*Exercise objective*
From the material below, please set down exactly the lines starting with the one with "black eraser: 5 -> 0" and going on through the one with "green spoon: 1 -> 0", without a single picture.

*Data for review*

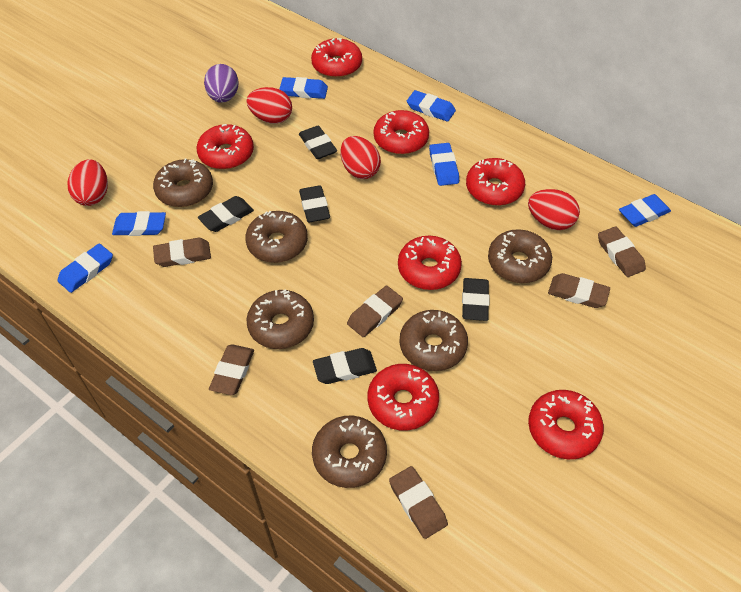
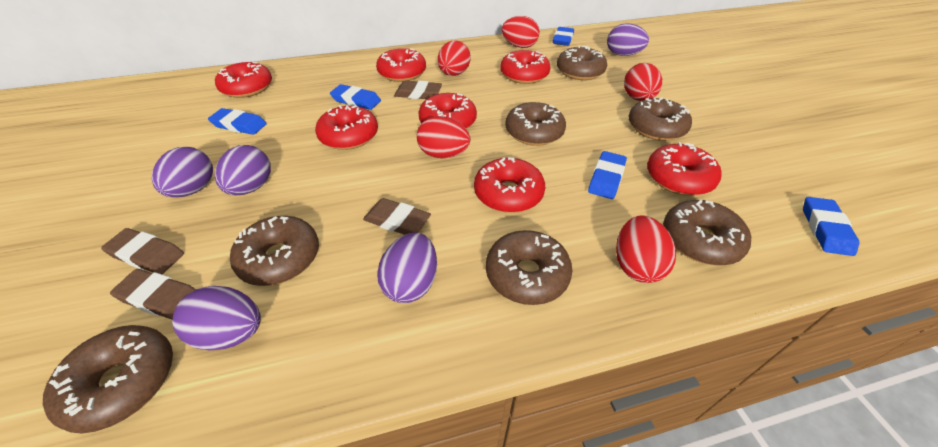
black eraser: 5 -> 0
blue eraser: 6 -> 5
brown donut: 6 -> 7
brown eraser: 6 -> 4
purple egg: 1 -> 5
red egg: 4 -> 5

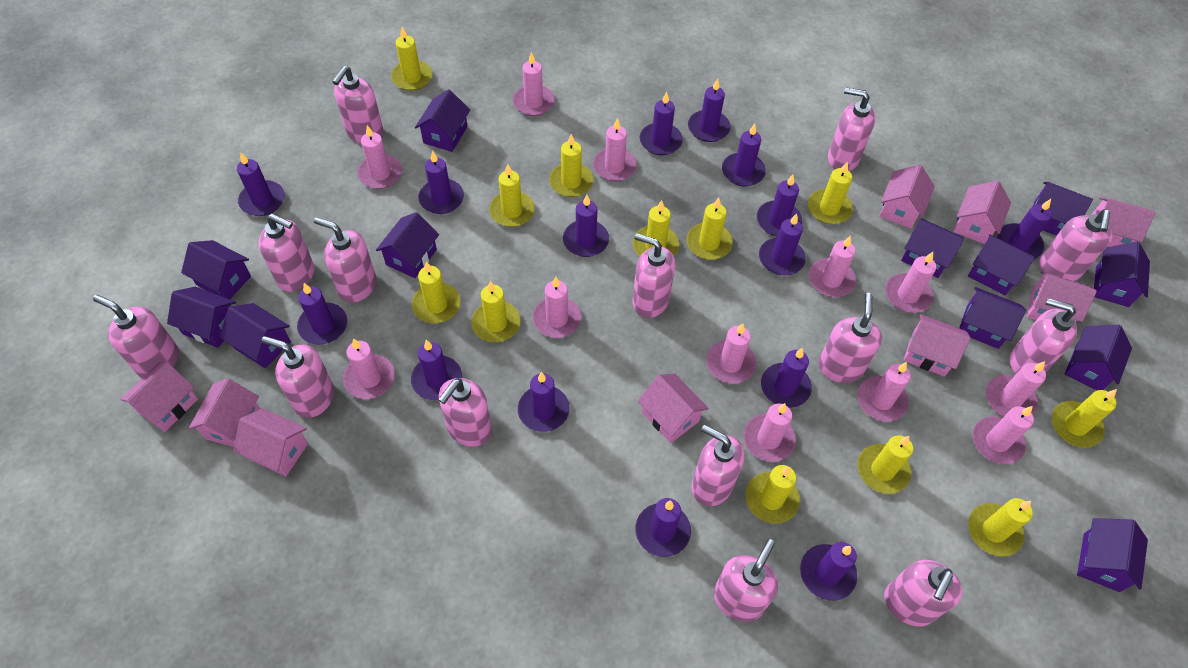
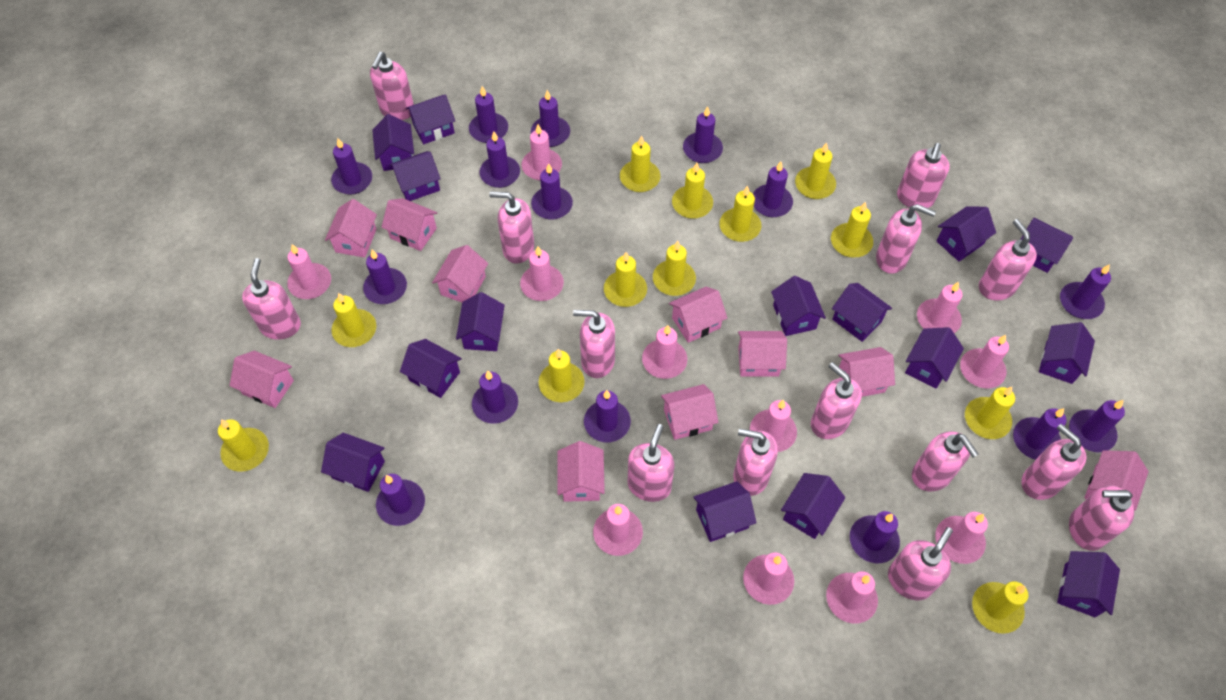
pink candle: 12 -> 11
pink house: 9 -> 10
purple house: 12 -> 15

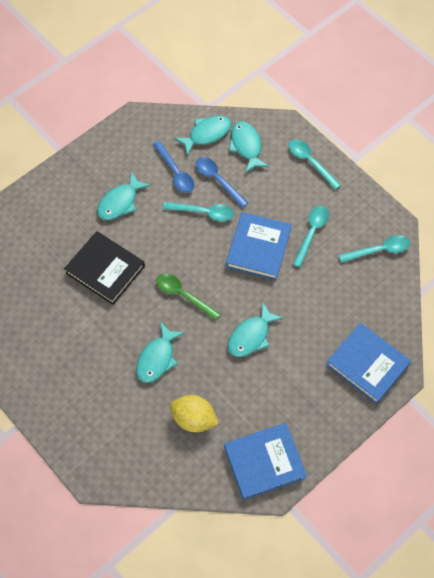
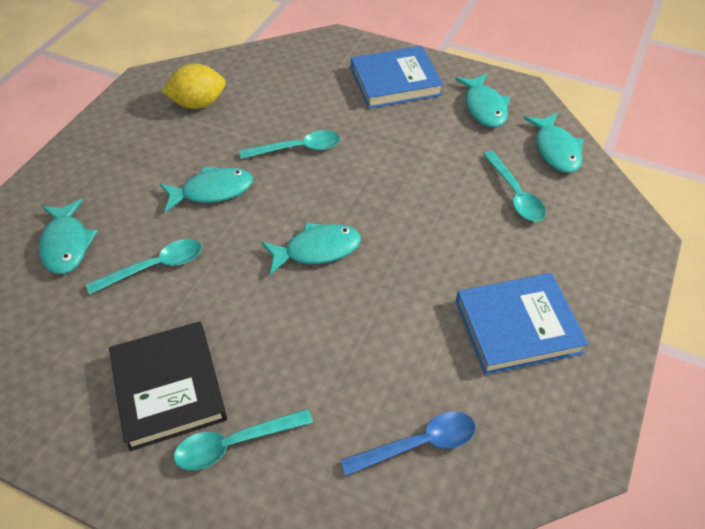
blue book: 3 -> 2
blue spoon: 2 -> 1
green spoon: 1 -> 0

---

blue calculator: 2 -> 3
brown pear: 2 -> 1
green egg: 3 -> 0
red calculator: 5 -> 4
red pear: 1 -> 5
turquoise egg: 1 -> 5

---

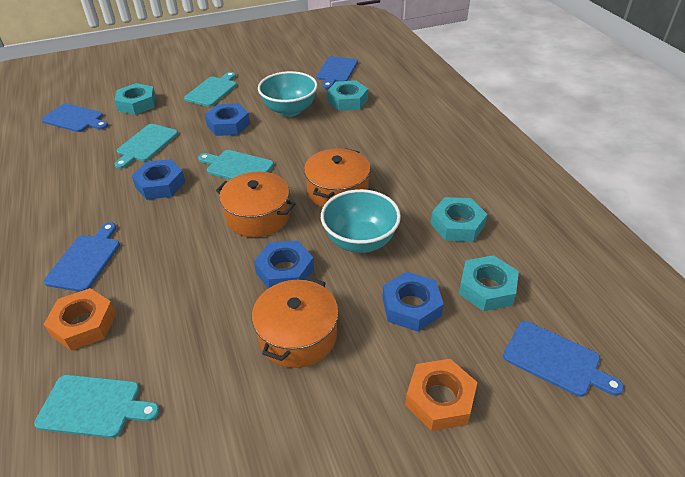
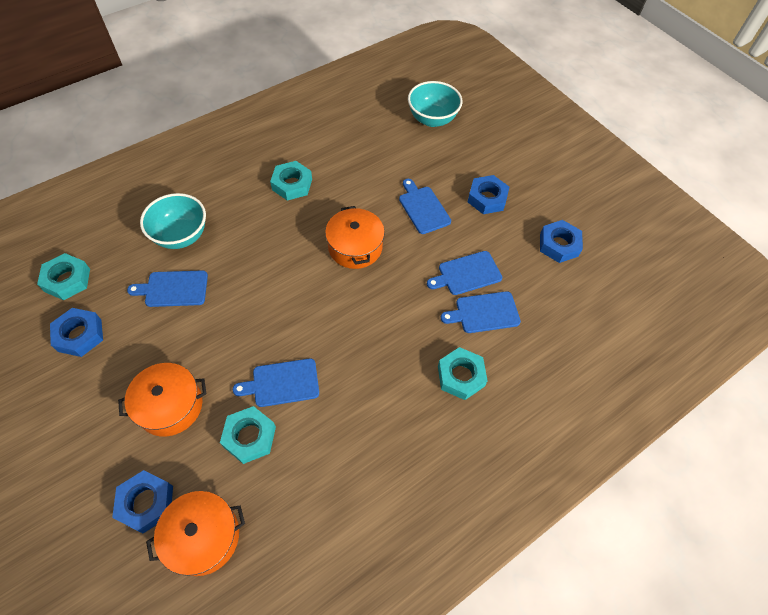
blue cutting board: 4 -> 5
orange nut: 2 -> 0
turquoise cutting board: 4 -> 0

*Written solution*
black eraser: 5 -> 0
blue eraser: 6 -> 5
brown donut: 6 -> 7
brown eraser: 6 -> 4
purple egg: 1 -> 5
red egg: 4 -> 5

pink candle: 12 -> 11
pink house: 9 -> 10
purple house: 12 -> 15

blue book: 3 -> 2
blue spoon: 2 -> 1
green spoon: 1 -> 0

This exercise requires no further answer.